Before you finish, make sure every line below has been written out exactly.
[Start of section]
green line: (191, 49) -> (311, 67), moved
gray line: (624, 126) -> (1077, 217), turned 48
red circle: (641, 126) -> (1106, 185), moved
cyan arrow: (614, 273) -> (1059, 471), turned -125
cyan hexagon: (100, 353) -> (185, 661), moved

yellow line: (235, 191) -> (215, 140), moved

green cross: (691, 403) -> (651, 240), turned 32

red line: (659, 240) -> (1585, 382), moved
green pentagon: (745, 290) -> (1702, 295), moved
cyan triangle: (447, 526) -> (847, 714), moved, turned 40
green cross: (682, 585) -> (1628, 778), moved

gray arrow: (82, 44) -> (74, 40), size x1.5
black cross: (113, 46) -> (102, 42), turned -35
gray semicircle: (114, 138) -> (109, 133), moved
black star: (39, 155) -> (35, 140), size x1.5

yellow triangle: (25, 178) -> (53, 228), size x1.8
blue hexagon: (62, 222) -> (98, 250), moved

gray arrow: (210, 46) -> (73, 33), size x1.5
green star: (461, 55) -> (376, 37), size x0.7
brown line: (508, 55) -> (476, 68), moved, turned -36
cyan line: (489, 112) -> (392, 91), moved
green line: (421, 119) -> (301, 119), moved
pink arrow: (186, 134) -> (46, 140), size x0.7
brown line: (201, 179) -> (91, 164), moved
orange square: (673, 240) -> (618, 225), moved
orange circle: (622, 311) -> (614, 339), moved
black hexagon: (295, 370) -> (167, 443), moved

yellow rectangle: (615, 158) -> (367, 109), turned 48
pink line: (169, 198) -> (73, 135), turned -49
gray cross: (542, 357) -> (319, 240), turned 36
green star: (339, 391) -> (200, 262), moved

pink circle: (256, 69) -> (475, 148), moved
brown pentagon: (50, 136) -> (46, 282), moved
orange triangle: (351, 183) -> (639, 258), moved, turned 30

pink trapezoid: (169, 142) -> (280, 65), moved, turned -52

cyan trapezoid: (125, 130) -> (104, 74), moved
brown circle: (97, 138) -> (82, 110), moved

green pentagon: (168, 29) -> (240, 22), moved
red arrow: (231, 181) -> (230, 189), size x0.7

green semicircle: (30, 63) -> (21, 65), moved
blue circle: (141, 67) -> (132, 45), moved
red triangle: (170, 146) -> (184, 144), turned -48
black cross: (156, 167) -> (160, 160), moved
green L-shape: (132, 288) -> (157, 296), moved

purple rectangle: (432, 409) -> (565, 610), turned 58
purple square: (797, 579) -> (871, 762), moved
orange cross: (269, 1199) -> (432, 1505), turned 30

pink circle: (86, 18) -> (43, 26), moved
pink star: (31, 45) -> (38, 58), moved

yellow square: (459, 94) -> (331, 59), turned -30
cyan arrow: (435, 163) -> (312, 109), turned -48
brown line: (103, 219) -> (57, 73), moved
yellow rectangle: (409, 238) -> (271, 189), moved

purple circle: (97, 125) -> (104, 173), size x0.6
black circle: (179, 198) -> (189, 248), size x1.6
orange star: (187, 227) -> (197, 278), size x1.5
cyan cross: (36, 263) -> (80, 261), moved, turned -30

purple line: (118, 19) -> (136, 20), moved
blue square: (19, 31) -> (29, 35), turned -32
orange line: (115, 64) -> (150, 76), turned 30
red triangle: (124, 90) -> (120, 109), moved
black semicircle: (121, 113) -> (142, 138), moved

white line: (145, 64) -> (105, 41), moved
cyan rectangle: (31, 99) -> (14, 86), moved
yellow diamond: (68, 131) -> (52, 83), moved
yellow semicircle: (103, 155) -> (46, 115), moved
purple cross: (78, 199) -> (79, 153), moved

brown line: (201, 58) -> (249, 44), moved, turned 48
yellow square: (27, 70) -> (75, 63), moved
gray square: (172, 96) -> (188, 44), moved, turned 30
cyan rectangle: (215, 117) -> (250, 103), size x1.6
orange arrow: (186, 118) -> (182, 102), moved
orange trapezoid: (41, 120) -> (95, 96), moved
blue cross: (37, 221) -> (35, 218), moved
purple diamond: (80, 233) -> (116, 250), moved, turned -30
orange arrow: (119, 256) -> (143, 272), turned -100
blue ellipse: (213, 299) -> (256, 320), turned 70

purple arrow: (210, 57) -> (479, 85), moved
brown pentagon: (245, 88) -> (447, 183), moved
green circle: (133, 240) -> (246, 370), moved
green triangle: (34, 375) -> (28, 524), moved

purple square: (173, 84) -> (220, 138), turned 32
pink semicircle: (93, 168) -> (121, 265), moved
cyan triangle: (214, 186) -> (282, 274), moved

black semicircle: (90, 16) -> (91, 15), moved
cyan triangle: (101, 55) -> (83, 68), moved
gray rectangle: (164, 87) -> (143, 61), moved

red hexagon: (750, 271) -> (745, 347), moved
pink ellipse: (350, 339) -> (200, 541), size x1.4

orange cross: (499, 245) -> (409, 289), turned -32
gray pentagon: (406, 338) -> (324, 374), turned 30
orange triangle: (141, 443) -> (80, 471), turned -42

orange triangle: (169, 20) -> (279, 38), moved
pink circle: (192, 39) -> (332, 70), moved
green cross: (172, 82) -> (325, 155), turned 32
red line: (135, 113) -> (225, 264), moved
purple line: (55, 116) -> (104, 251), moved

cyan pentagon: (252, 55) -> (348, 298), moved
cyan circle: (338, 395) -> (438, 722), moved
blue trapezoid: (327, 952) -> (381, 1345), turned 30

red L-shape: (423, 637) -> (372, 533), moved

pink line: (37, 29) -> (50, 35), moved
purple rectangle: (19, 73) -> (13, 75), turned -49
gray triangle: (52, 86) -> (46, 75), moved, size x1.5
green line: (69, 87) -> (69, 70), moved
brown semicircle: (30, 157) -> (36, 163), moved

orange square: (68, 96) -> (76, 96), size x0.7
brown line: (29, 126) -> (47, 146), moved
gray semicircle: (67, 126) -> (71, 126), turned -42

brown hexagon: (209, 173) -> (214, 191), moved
[End of section]
## Result for this task
green line: (191, 49) -> (311, 67), moved
gray line: (624, 126) -> (1077, 217), turned 48
red circle: (641, 126) -> (1106, 185), moved
cyan arrow: (614, 273) -> (1059, 471), turned -125
cyan hexagon: (100, 353) -> (185, 661), moved

yellow line: (235, 191) -> (215, 140), moved

green cross: (691, 403) -> (651, 240), turned 32

red line: (659, 240) -> (1585, 382), moved
green pentagon: (745, 290) -> (1702, 295), moved
cyan triangle: (447, 526) -> (847, 714), moved, turned 40
green cross: (682, 585) -> (1628, 778), moved

gray arrow: (82, 44) -> (74, 40), size x1.5
black cross: (113, 46) -> (102, 42), turned -35
gray semicircle: (114, 138) -> (109, 133), moved
black star: (39, 155) -> (35, 140), size x1.5

yellow triangle: (25, 178) -> (53, 228), size x1.8
blue hexagon: (62, 222) -> (98, 250), moved

gray arrow: (210, 46) -> (73, 33), size x1.5
green star: (461, 55) -> (376, 37), size x0.7
brown line: (508, 55) -> (476, 68), moved, turned -36
cyan line: (489, 112) -> (392, 91), moved
green line: (421, 119) -> (301, 119), moved
pink arrow: (186, 134) -> (46, 140), size x0.7
brown line: (201, 179) -> (91, 164), moved
orange square: (673, 240) -> (618, 225), moved
orange circle: (622, 311) -> (614, 339), moved
black hexagon: (295, 370) -> (167, 443), moved

yellow rectangle: (615, 158) -> (367, 109), turned 48
pink line: (169, 198) -> (73, 135), turned -49
gray cross: (542, 357) -> (319, 240), turned 36
green star: (339, 391) -> (200, 262), moved

pink circle: (256, 69) -> (475, 148), moved
brown pentagon: (50, 136) -> (46, 282), moved
orange triangle: (351, 183) -> (639, 258), moved, turned 30

pink trapezoid: (169, 142) -> (280, 65), moved, turned -52

cyan trapezoid: (125, 130) -> (104, 74), moved
brown circle: (97, 138) -> (82, 110), moved

green pentagon: (168, 29) -> (240, 22), moved
red arrow: (231, 181) -> (230, 189), size x0.7

green semicircle: (30, 63) -> (21, 65), moved
blue circle: (141, 67) -> (132, 45), moved
red triangle: (170, 146) -> (184, 144), turned -48
black cross: (156, 167) -> (160, 160), moved
green L-shape: (132, 288) -> (157, 296), moved

purple rectangle: (432, 409) -> (565, 610), turned 58
purple square: (797, 579) -> (871, 762), moved
orange cross: (269, 1199) -> (432, 1505), turned 30

pink circle: (86, 18) -> (43, 26), moved
pink star: (31, 45) -> (38, 58), moved

yellow square: (459, 94) -> (331, 59), turned -30
cyan arrow: (435, 163) -> (312, 109), turned -48
brown line: (103, 219) -> (57, 73), moved
yellow rectangle: (409, 238) -> (271, 189), moved

purple circle: (97, 125) -> (104, 173), size x0.6
black circle: (179, 198) -> (189, 248), size x1.6
orange star: (187, 227) -> (197, 278), size x1.5
cyan cross: (36, 263) -> (80, 261), moved, turned -30

purple line: (118, 19) -> (136, 20), moved
blue square: (19, 31) -> (29, 35), turned -32
orange line: (115, 64) -> (150, 76), turned 30
red triangle: (124, 90) -> (120, 109), moved
black semicircle: (121, 113) -> (142, 138), moved

white line: (145, 64) -> (105, 41), moved
cyan rectangle: (31, 99) -> (14, 86), moved
yellow diamond: (68, 131) -> (52, 83), moved
yellow semicircle: (103, 155) -> (46, 115), moved
purple cross: (78, 199) -> (79, 153), moved

brown line: (201, 58) -> (249, 44), moved, turned 48
yellow square: (27, 70) -> (75, 63), moved
gray square: (172, 96) -> (188, 44), moved, turned 30
cyan rectangle: (215, 117) -> (250, 103), size x1.6
orange arrow: (186, 118) -> (182, 102), moved
orange trapezoid: (41, 120) -> (95, 96), moved
blue cross: (37, 221) -> (35, 218), moved
purple diamond: (80, 233) -> (116, 250), moved, turned -30
orange arrow: (119, 256) -> (143, 272), turned -100
blue ellipse: (213, 299) -> (256, 320), turned 70

purple arrow: (210, 57) -> (479, 85), moved
brown pentagon: (245, 88) -> (447, 183), moved
green circle: (133, 240) -> (246, 370), moved
green triangle: (34, 375) -> (28, 524), moved

purple square: (173, 84) -> (220, 138), turned 32
pink semicircle: (93, 168) -> (121, 265), moved
cyan triangle: (214, 186) -> (282, 274), moved

black semicircle: (90, 16) -> (91, 15), moved
cyan triangle: (101, 55) -> (83, 68), moved
gray rectangle: (164, 87) -> (143, 61), moved

red hexagon: (750, 271) -> (745, 347), moved
pink ellipse: (350, 339) -> (200, 541), size x1.4

orange cross: (499, 245) -> (409, 289), turned -32
gray pentagon: (406, 338) -> (324, 374), turned 30
orange triangle: (141, 443) -> (80, 471), turned -42

orange triangle: (169, 20) -> (279, 38), moved
pink circle: (192, 39) -> (332, 70), moved
green cross: (172, 82) -> (325, 155), turned 32
red line: (135, 113) -> (225, 264), moved
purple line: (55, 116) -> (104, 251), moved

cyan pentagon: (252, 55) -> (348, 298), moved
cyan circle: (338, 395) -> (438, 722), moved
blue trapezoid: (327, 952) -> (381, 1345), turned 30

red L-shape: (423, 637) -> (372, 533), moved

pink line: (37, 29) -> (50, 35), moved
purple rectangle: (19, 73) -> (13, 75), turned -49
gray triangle: (52, 86) -> (46, 75), moved, size x1.5
green line: (69, 87) -> (69, 70), moved
brown semicircle: (30, 157) -> (36, 163), moved

orange square: (68, 96) -> (76, 96), size x0.7
brown line: (29, 126) -> (47, 146), moved
gray semicircle: (67, 126) -> (71, 126), turned -42

brown hexagon: (209, 173) -> (214, 191), moved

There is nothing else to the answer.